> Input data:
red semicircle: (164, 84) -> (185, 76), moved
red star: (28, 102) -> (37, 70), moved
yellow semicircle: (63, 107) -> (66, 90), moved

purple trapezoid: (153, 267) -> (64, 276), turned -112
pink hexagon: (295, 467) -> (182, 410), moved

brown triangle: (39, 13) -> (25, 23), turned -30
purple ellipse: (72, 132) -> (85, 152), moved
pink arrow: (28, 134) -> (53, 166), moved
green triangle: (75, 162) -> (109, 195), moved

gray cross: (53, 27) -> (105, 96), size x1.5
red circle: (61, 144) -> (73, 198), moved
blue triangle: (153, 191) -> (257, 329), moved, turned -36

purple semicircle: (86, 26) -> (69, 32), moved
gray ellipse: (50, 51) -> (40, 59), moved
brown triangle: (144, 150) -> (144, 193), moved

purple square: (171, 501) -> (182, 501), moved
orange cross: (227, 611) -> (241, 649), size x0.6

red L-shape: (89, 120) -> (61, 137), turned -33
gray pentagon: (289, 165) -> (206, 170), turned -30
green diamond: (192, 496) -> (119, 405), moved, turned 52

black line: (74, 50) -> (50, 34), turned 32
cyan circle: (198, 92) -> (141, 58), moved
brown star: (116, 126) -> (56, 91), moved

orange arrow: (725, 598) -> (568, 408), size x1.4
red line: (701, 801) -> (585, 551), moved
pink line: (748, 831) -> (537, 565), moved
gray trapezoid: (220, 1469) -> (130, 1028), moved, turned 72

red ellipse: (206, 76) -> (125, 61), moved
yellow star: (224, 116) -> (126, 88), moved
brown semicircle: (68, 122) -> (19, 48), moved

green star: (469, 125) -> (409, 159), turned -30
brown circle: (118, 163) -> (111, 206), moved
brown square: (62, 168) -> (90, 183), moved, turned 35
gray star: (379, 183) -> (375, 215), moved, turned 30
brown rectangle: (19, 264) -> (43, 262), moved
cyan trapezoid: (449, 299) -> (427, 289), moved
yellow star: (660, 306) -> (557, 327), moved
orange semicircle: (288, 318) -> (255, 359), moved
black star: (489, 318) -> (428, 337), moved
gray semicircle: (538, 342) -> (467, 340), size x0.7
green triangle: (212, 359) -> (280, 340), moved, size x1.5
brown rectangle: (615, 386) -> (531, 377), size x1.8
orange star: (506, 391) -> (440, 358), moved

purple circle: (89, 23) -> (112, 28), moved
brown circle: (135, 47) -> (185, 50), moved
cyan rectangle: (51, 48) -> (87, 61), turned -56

> Your objective: The whole of the data must be given again, exactly as shown.

> Exercise response:
red semicircle: (164, 84) -> (185, 76), moved
red star: (28, 102) -> (37, 70), moved
yellow semicircle: (63, 107) -> (66, 90), moved

purple trapezoid: (153, 267) -> (64, 276), turned -112
pink hexagon: (295, 467) -> (182, 410), moved

brown triangle: (39, 13) -> (25, 23), turned -30
purple ellipse: (72, 132) -> (85, 152), moved
pink arrow: (28, 134) -> (53, 166), moved
green triangle: (75, 162) -> (109, 195), moved

gray cross: (53, 27) -> (105, 96), size x1.5
red circle: (61, 144) -> (73, 198), moved
blue triangle: (153, 191) -> (257, 329), moved, turned -36

purple semicircle: (86, 26) -> (69, 32), moved
gray ellipse: (50, 51) -> (40, 59), moved
brown triangle: (144, 150) -> (144, 193), moved

purple square: (171, 501) -> (182, 501), moved
orange cross: (227, 611) -> (241, 649), size x0.6

red L-shape: (89, 120) -> (61, 137), turned -33
gray pentagon: (289, 165) -> (206, 170), turned -30
green diamond: (192, 496) -> (119, 405), moved, turned 52

black line: (74, 50) -> (50, 34), turned 32
cyan circle: (198, 92) -> (141, 58), moved
brown star: (116, 126) -> (56, 91), moved

orange arrow: (725, 598) -> (568, 408), size x1.4
red line: (701, 801) -> (585, 551), moved
pink line: (748, 831) -> (537, 565), moved
gray trapezoid: (220, 1469) -> (130, 1028), moved, turned 72

red ellipse: (206, 76) -> (125, 61), moved
yellow star: (224, 116) -> (126, 88), moved
brown semicircle: (68, 122) -> (19, 48), moved

green star: (469, 125) -> (409, 159), turned -30
brown circle: (118, 163) -> (111, 206), moved
brown square: (62, 168) -> (90, 183), moved, turned 35
gray star: (379, 183) -> (375, 215), moved, turned 30
brown rectangle: (19, 264) -> (43, 262), moved
cyan trapezoid: (449, 299) -> (427, 289), moved
yellow star: (660, 306) -> (557, 327), moved
orange semicircle: (288, 318) -> (255, 359), moved
black star: (489, 318) -> (428, 337), moved
gray semicircle: (538, 342) -> (467, 340), size x0.7
green triangle: (212, 359) -> (280, 340), moved, size x1.5
brown rectangle: (615, 386) -> (531, 377), size x1.8
orange star: (506, 391) -> (440, 358), moved

purple circle: (89, 23) -> (112, 28), moved
brown circle: (135, 47) -> (185, 50), moved
cyan rectangle: (51, 48) -> (87, 61), turned -56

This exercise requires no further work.